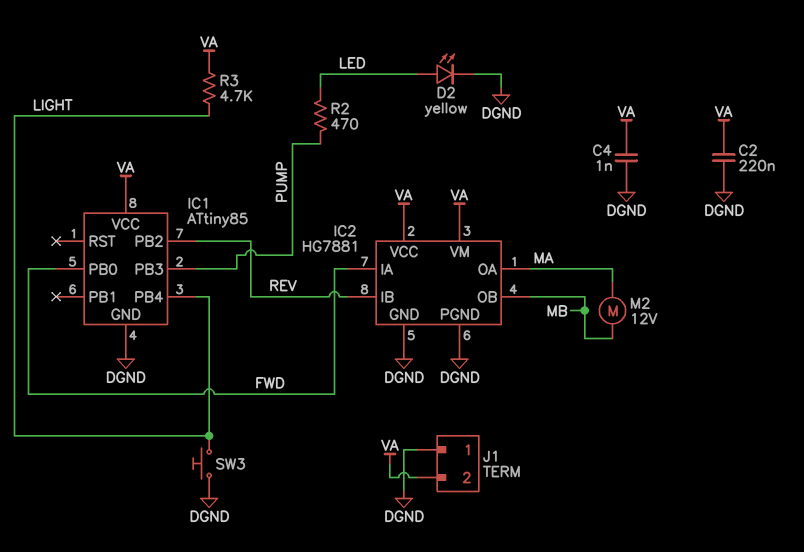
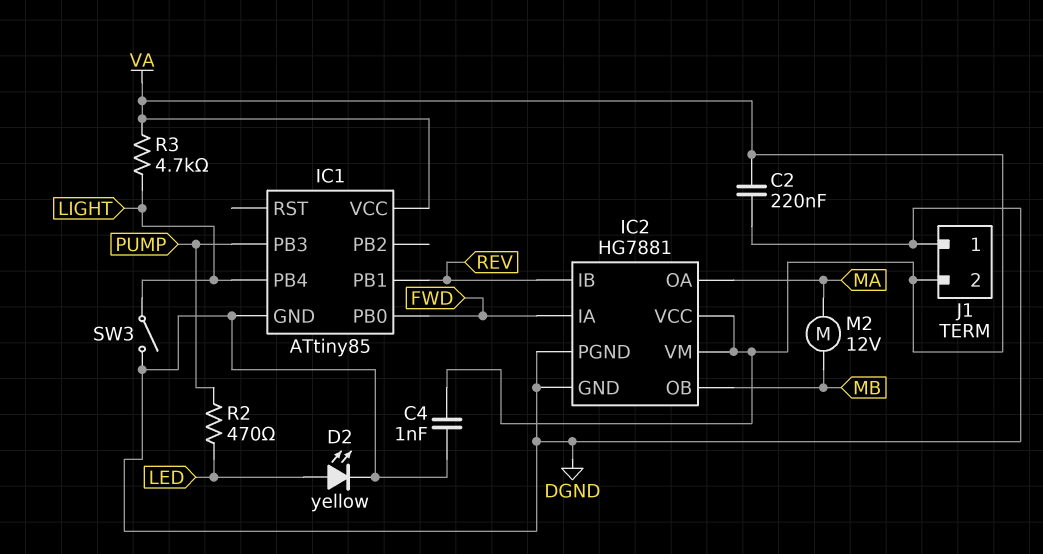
IC1 pin PB1: none -> REV
IC1 pin PB2: REV -> none
SW3: button (DGND, LIGHT) -> switch (DGND, LIGHT)

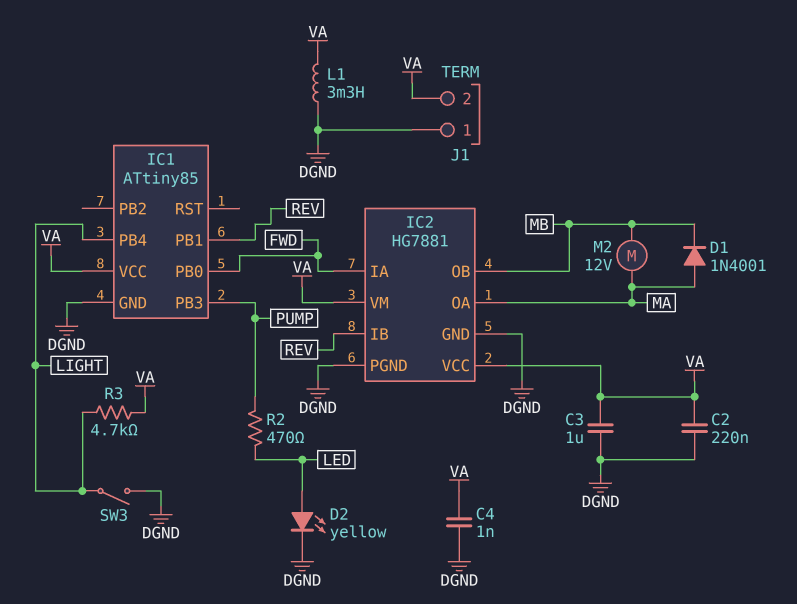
C3: none -> 1uF (DGND, VA)
D1: none -> diode 1N4001 (A MA, K MB)
L1: none -> 3.3mH (DGND, VA)

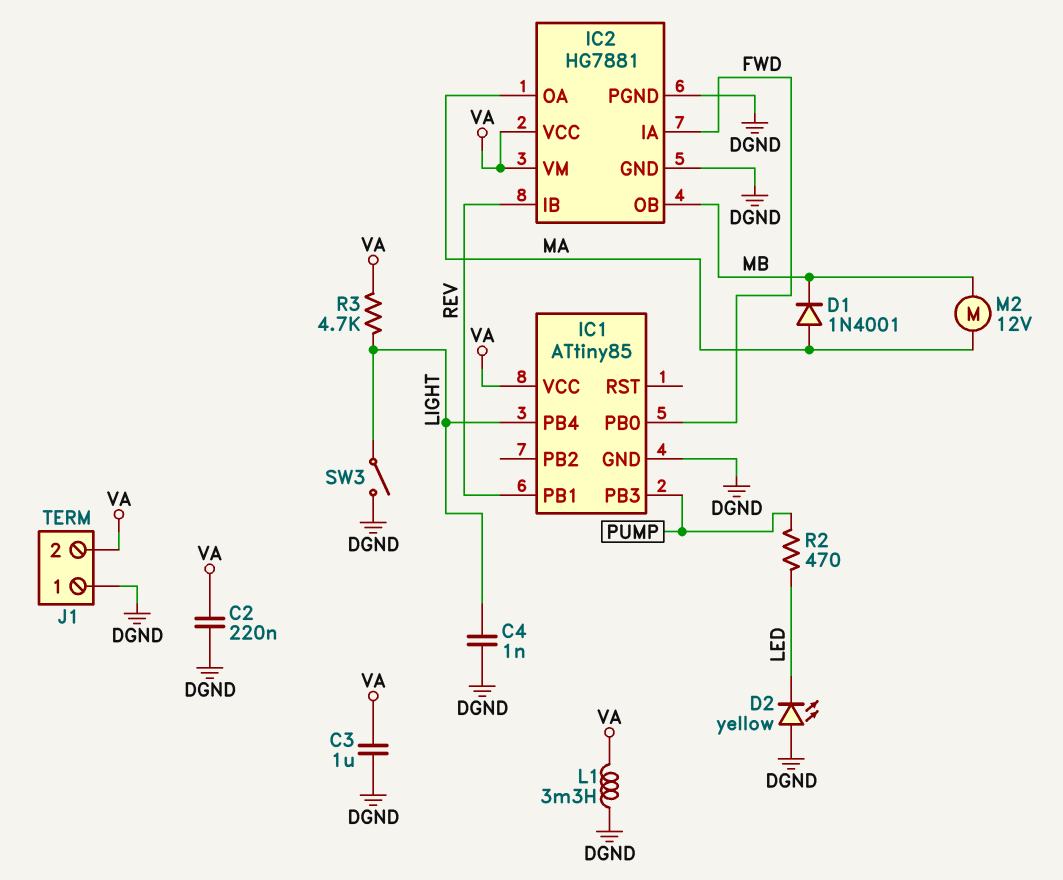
C4: 1nF (DGND, VA) -> 1nF (DGND, LIGHT)
D2: LED yellow (A LED, K DGND) -> LED yellow (A DGND, K LED)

◆ YOUR OBJECTIVE
Your answer must be an exact copy of the listing, minus its pictures.

◆ RESULT
IC1 pin PB1: none -> REV
IC1 pin PB2: REV -> none
SW3: button (DGND, LIGHT) -> switch (DGND, LIGHT)

C3: none -> 1uF (DGND, VA)
D1: none -> diode 1N4001 (A MA, K MB)
L1: none -> 3.3mH (DGND, VA)

C4: 1nF (DGND, VA) -> 1nF (DGND, LIGHT)
D2: LED yellow (A LED, K DGND) -> LED yellow (A DGND, K LED)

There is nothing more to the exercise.